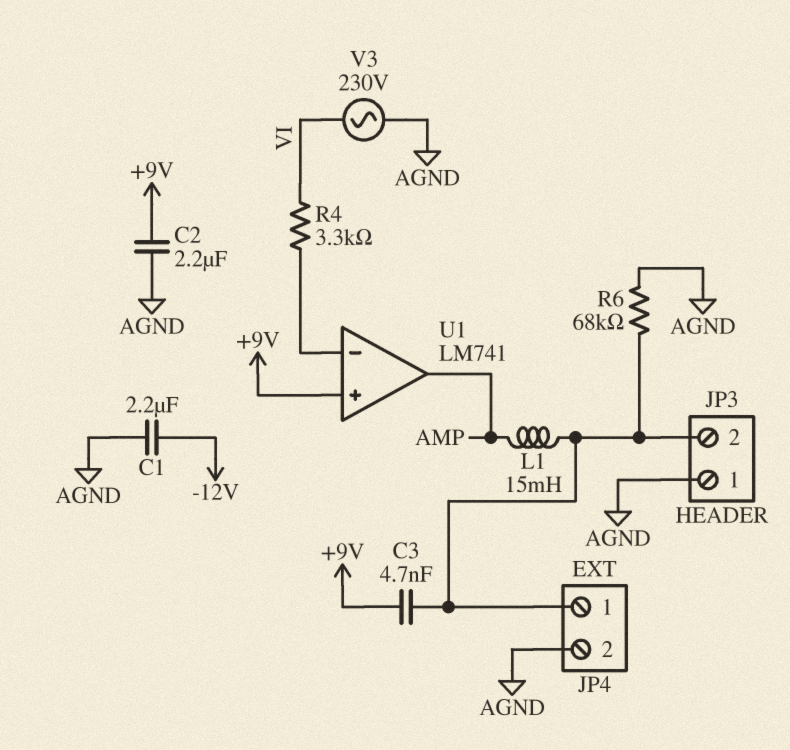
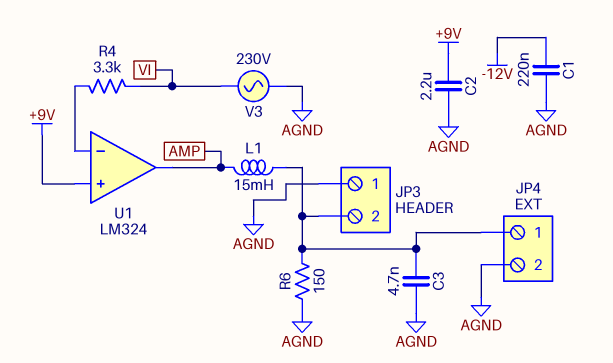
C1: 2.2uF (-12V, AGND) -> 220nF (-12V, AGND)
C3: 4.7nF (+9V, JP3/2) -> 4.7nF (AGND, JP3/2)
R6: 68k (AGND, JP3/2) -> 150 (AGND, JP3/2)
U1: LM741 -> LM324

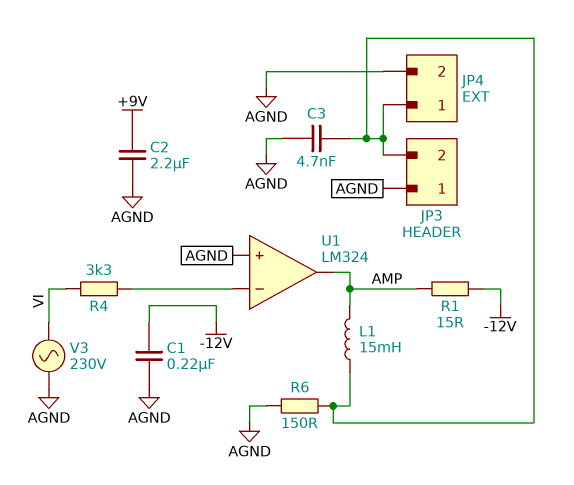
R1: none -> 15 (-12V, AMP)
U1 pin in+: +9V -> AGND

* [HOW TO COMPLETE THIS TASK]
The result should be the full listing, retyped exactly and free of pictures.

* [EXERCISE RESULT]
C1: 2.2uF (-12V, AGND) -> 220nF (-12V, AGND)
C3: 4.7nF (+9V, JP3/2) -> 4.7nF (AGND, JP3/2)
R6: 68k (AGND, JP3/2) -> 150 (AGND, JP3/2)
U1: LM741 -> LM324

R1: none -> 15 (-12V, AMP)
U1 pin in+: +9V -> AGND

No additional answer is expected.